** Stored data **

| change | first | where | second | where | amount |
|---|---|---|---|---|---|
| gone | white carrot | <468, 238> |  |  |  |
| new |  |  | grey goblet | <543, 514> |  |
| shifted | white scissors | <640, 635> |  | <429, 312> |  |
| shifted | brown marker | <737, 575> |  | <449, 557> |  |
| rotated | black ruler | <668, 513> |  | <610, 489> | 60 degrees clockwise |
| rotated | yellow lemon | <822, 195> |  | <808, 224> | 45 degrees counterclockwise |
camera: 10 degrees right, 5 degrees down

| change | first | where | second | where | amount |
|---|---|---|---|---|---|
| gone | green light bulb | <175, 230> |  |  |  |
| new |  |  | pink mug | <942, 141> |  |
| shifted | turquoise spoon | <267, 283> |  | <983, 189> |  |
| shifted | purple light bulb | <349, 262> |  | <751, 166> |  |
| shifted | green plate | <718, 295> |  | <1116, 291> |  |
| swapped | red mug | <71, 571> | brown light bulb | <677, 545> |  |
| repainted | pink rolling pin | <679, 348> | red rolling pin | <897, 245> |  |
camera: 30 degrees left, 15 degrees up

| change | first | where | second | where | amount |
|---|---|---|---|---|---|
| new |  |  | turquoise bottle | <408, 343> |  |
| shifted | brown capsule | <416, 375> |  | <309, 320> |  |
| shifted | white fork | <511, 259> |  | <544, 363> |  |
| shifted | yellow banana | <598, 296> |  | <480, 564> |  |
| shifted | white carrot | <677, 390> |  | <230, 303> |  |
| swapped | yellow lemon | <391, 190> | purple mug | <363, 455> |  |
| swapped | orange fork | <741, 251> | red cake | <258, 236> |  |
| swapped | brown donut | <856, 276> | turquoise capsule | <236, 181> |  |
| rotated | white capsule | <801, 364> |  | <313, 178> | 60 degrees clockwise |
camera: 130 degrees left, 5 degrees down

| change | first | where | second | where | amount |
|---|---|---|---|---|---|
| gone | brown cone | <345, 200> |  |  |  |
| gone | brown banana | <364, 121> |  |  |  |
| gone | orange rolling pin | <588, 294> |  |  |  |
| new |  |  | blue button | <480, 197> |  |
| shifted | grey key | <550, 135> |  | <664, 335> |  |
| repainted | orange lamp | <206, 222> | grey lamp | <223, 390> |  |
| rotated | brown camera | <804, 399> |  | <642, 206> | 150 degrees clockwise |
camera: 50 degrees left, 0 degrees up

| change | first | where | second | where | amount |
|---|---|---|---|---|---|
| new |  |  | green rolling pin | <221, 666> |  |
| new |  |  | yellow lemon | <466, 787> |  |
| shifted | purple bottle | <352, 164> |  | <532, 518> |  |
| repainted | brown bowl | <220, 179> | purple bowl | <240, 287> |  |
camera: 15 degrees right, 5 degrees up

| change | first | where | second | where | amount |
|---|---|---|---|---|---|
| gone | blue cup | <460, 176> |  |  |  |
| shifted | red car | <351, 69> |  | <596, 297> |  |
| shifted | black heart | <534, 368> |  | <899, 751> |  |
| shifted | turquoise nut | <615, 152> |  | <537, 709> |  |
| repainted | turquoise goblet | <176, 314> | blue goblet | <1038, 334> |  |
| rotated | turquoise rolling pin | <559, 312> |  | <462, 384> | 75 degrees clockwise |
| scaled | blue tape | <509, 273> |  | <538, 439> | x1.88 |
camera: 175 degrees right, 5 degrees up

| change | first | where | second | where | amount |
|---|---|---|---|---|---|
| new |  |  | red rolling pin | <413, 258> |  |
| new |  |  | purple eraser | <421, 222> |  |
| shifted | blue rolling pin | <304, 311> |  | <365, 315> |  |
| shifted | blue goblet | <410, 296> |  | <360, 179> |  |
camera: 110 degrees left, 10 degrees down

** Task instructions **
The entries above must be copied verbatim. Leave none out.

** Written answer **
| change | first | where | second | where | amount |
|---|---|---|---|---|---|
| gone | white carrot | <468, 238> |  |  |  |
| new |  |  | grey goblet | <543, 514> |  |
| shifted | white scissors | <640, 635> |  | <429, 312> |  |
| shifted | brown marker | <737, 575> |  | <449, 557> |  |
| rotated | black ruler | <668, 513> |  | <610, 489> | 60 degrees clockwise |
| rotated | yellow lemon | <822, 195> |  | <808, 224> | 45 degrees counterclockwise |
camera: 10 degrees right, 5 degrees down

| change | first | where | second | where | amount |
|---|---|---|---|---|---|
| gone | green light bulb | <175, 230> |  |  |  |
| new |  |  | pink mug | <942, 141> |  |
| shifted | turquoise spoon | <267, 283> |  | <983, 189> |  |
| shifted | purple light bulb | <349, 262> |  | <751, 166> |  |
| shifted | green plate | <718, 295> |  | <1116, 291> |  |
| swapped | red mug | <71, 571> | brown light bulb | <677, 545> |  |
| repainted | pink rolling pin | <679, 348> | red rolling pin | <897, 245> |  |
camera: 30 degrees left, 15 degrees up

| change | first | where | second | where | amount |
|---|---|---|---|---|---|
| new |  |  | turquoise bottle | <408, 343> |  |
| shifted | brown capsule | <416, 375> |  | <309, 320> |  |
| shifted | white fork | <511, 259> |  | <544, 363> |  |
| shifted | yellow banana | <598, 296> |  | <480, 564> |  |
| shifted | white carrot | <677, 390> |  | <230, 303> |  |
| swapped | yellow lemon | <391, 190> | purple mug | <363, 455> |  |
| swapped | orange fork | <741, 251> | red cake | <258, 236> |  |
| swapped | brown donut | <856, 276> | turquoise capsule | <236, 181> |  |
| rotated | white capsule | <801, 364> |  | <313, 178> | 60 degrees clockwise |
camera: 130 degrees left, 5 degrees down

| change | first | where | second | where | amount |
|---|---|---|---|---|---|
| gone | brown cone | <345, 200> |  |  |  |
| gone | brown banana | <364, 121> |  |  |  |
| gone | orange rolling pin | <588, 294> |  |  |  |
| new |  |  | blue button | <480, 197> |  |
| shifted | grey key | <550, 135> |  | <664, 335> |  |
| repainted | orange lamp | <206, 222> | grey lamp | <223, 390> |  |
| rotated | brown camera | <804, 399> |  | <642, 206> | 150 degrees clockwise |
camera: 50 degrees left, 0 degrees up

| change | first | where | second | where | amount |
|---|---|---|---|---|---|
| new |  |  | green rolling pin | <221, 666> |  |
| new |  |  | yellow lemon | <466, 787> |  |
| shifted | purple bottle | <352, 164> |  | <532, 518> |  |
| repainted | brown bowl | <220, 179> | purple bowl | <240, 287> |  |
camera: 15 degrees right, 5 degrees up

| change | first | where | second | where | amount |
|---|---|---|---|---|---|
| gone | blue cup | <460, 176> |  |  |  |
| shifted | red car | <351, 69> |  | <596, 297> |  |
| shifted | black heart | <534, 368> |  | <899, 751> |  |
| shifted | turquoise nut | <615, 152> |  | <537, 709> |  |
| repainted | turquoise goblet | <176, 314> | blue goblet | <1038, 334> |  |
| rotated | turquoise rolling pin | <559, 312> |  | <462, 384> | 75 degrees clockwise |
| scaled | blue tape | <509, 273> |  | <538, 439> | x1.88 |
camera: 175 degrees right, 5 degrees up

| change | first | where | second | where | amount |
|---|---|---|---|---|---|
| new |  |  | red rolling pin | <413, 258> |  |
| new |  |  | purple eraser | <421, 222> |  |
| shifted | blue rolling pin | <304, 311> |  | <365, 315> |  |
| shifted | blue goblet | <410, 296> |  | <360, 179> |  |
camera: 110 degrees left, 10 degrees down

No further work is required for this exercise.